*Problem details*. Go line by line through the records below. Copy whichever lines contain the string "pink".

__________________________________________________

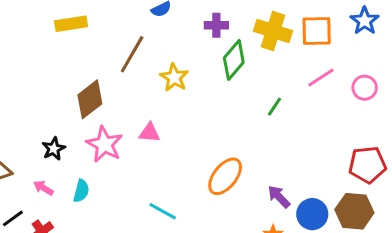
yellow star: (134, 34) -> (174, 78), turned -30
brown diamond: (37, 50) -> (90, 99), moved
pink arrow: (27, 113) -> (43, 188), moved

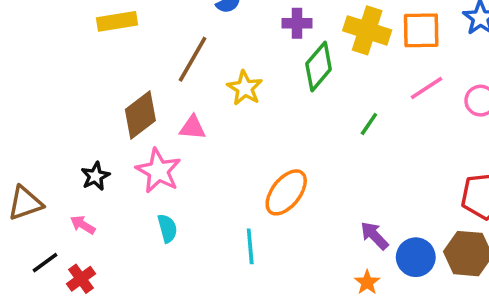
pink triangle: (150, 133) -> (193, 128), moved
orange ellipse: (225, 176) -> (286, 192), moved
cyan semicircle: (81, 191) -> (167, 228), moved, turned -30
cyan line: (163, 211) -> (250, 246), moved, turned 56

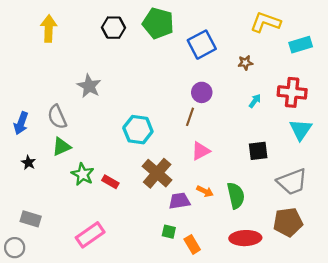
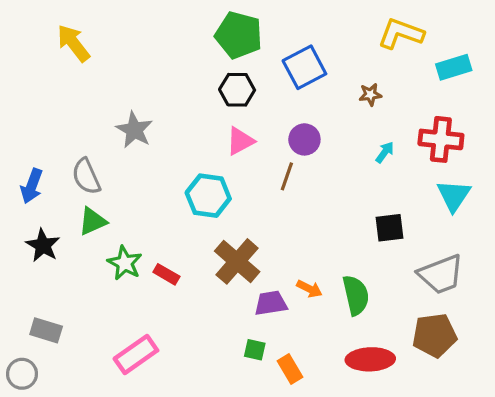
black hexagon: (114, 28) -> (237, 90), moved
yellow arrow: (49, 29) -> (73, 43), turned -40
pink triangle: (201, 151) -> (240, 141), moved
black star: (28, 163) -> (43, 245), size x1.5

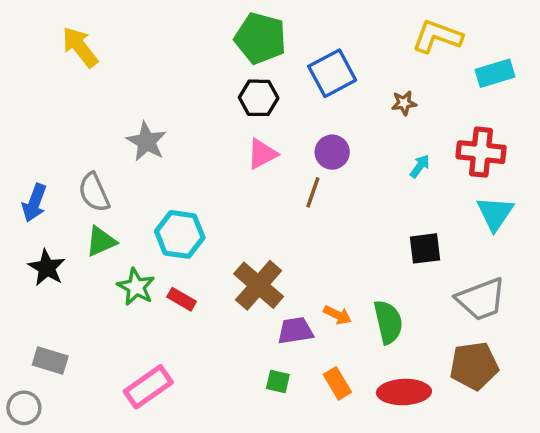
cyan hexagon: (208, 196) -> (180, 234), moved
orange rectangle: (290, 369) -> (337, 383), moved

__________________________________________________

*Task answer*.
pink arrow: (27, 113) -> (43, 188), moved
pink triangle: (150, 133) -> (193, 128), moved
pink triangle: (201, 151) -> (240, 141), moved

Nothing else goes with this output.